▶ _RECORDS_
------------

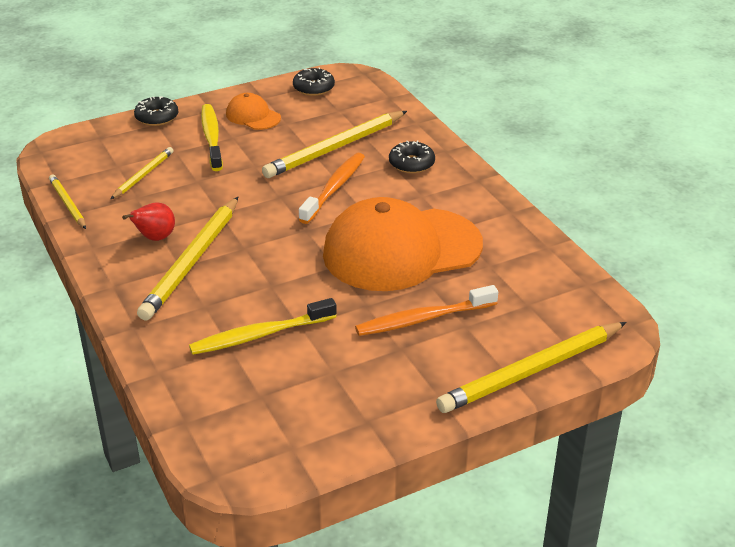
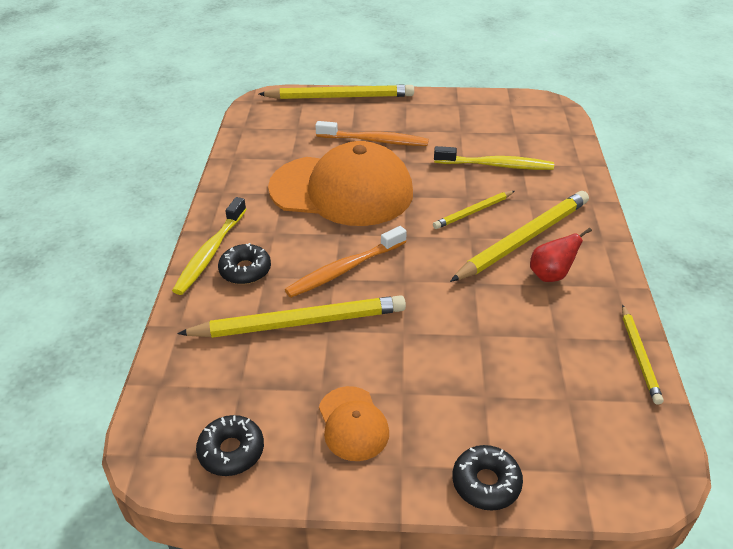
camera: 150 degrees left, 5 degrees up
(143, 175) = (539, 367): yellow pencil -> yellow pencil (473, 212)
(211, 138) = (429, 401): yellow toothbrush -> yellow toothbrush (211, 252)

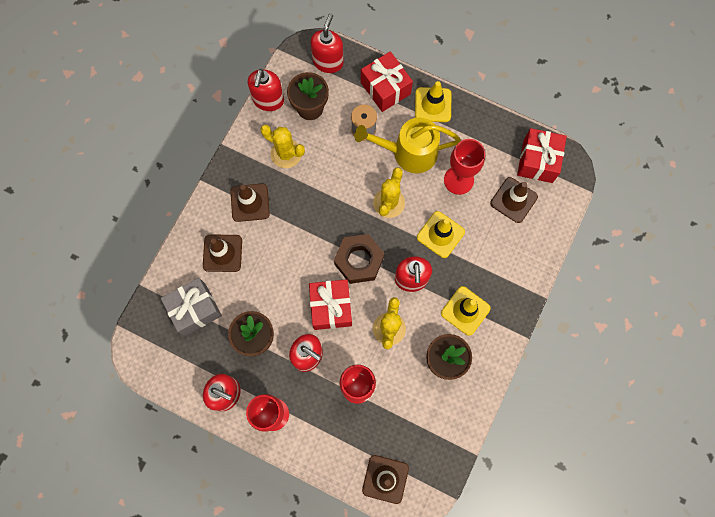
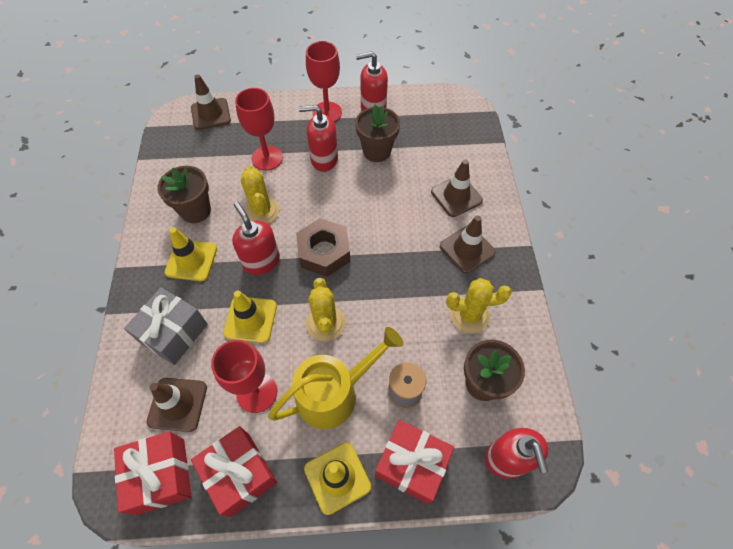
camera: 150 degrees right, 15 degrees down
(195, 309) = (443, 147): grey gift -> grey gift (174, 333)
(268, 100) = (535, 364): red soap dispenser -> none
(331, 307) = (326, 202): red gift -> red gift (240, 474)

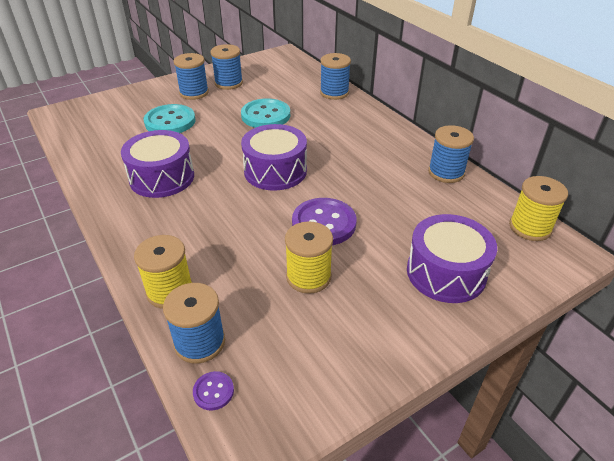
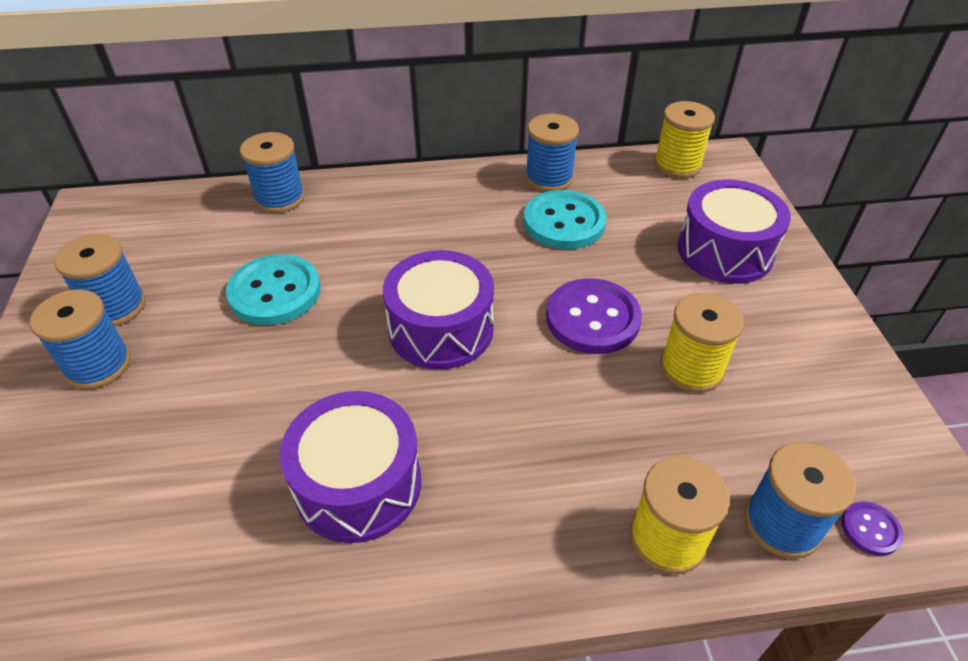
camera: 65 degrees left, 5 degrees up
(170, 121) = (173, 428): turquoise button -> turquoise button (564, 222)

------------

▶ _YOUR GOAL_
Give again, word for word, only the lines from the one with "(143, 175) = (539, 367): yellow" through the last line of the entries, both included; no pictures go in the copy.

▶ _RESULT FOR THIS TASK_
(143, 175) = (539, 367): yellow pencil -> yellow pencil (473, 212)
(211, 138) = (429, 401): yellow toothbrush -> yellow toothbrush (211, 252)

camera: 150 degrees right, 15 degrees down
(195, 309) = (443, 147): grey gift -> grey gift (174, 333)
(268, 100) = (535, 364): red soap dispenser -> none
(331, 307) = (326, 202): red gift -> red gift (240, 474)

camera: 65 degrees left, 5 degrees up
(170, 121) = (173, 428): turquoise button -> turquoise button (564, 222)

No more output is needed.